___ Material shown
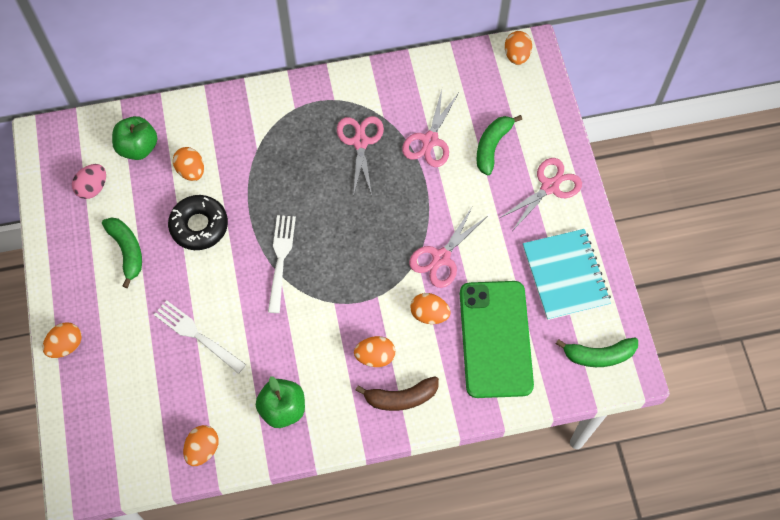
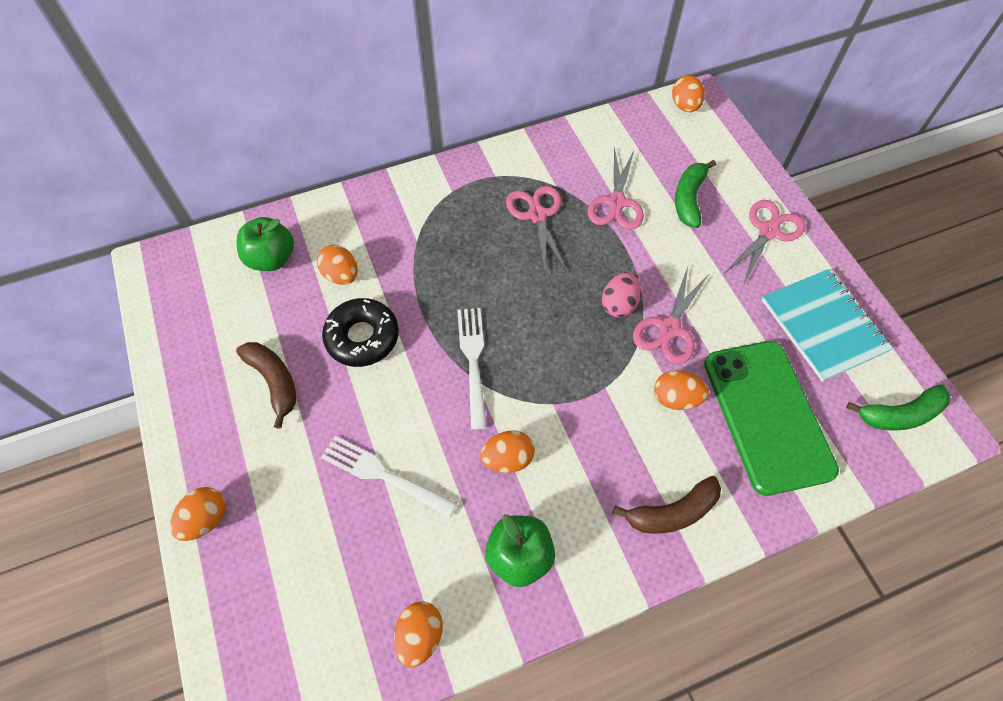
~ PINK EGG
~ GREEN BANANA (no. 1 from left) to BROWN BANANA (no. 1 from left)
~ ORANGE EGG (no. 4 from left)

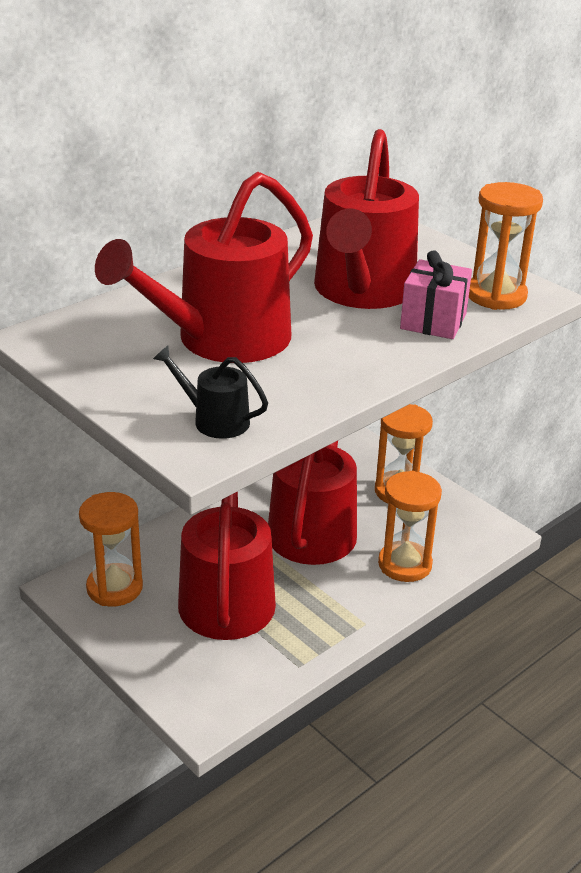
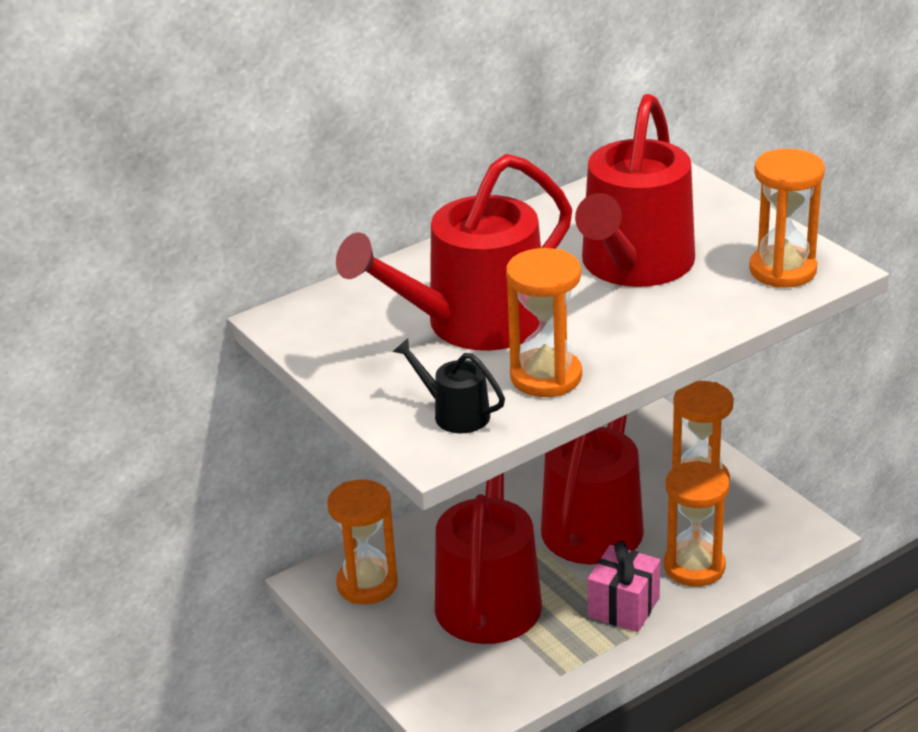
~ PINK GIFT
+ ORANGE HOURGLASS (no. 2 from left)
______
**Brief**
What is needed is an exact copy of all the data, with no images in it.

**Exercise result**
~ PINK EGG
~ GREEN BANANA (no. 1 from left) to BROWN BANANA (no. 1 from left)
~ ORANGE EGG (no. 4 from left)

~ PINK GIFT
+ ORANGE HOURGLASS (no. 2 from left)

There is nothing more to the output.